╭──

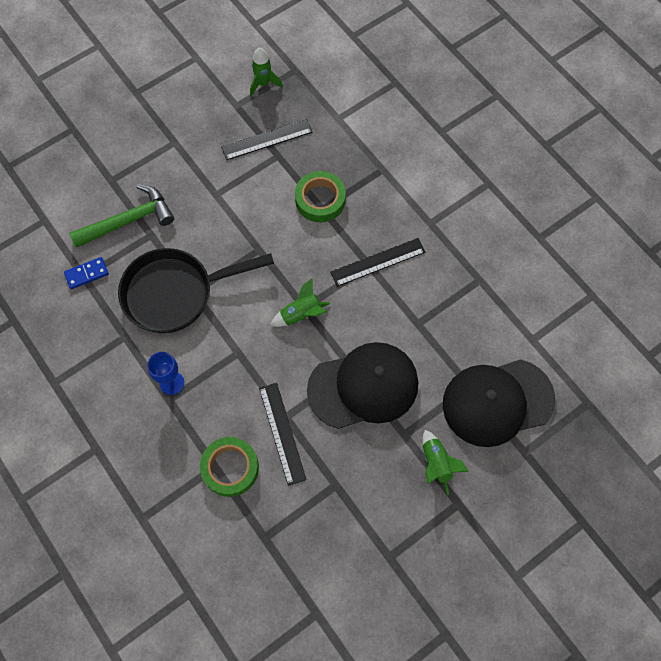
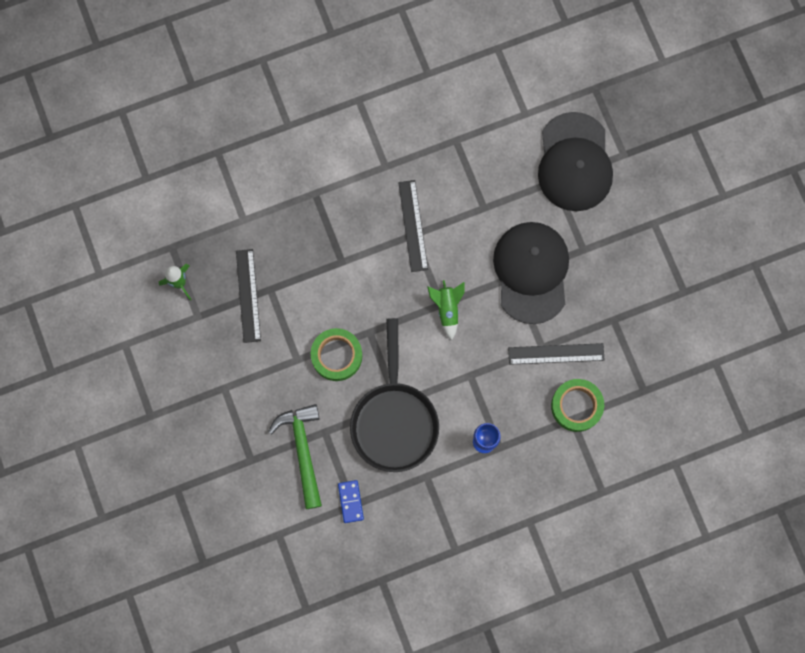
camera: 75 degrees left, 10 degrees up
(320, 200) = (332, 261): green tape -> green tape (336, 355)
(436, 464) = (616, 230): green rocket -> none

╰──
╭──

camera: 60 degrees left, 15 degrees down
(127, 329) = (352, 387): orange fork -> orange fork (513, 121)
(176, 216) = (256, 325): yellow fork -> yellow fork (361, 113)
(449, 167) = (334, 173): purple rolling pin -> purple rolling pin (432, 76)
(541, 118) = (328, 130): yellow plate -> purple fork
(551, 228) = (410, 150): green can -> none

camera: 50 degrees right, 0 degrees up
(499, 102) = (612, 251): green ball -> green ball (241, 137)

╰──

> **WHAT IS REQUIRED**:
Repeat exactly the lines above from the one with "(449, 167) = (334, 173): purple" up to and including the one with "camera: 50 degrees right, 0 degrees up". No other line belongs in the reply.

> **RESPONSE TO THIS EXERCISE**:
(449, 167) = (334, 173): purple rolling pin -> purple rolling pin (432, 76)
(541, 118) = (328, 130): yellow plate -> purple fork
(551, 228) = (410, 150): green can -> none

camera: 50 degrees right, 0 degrees up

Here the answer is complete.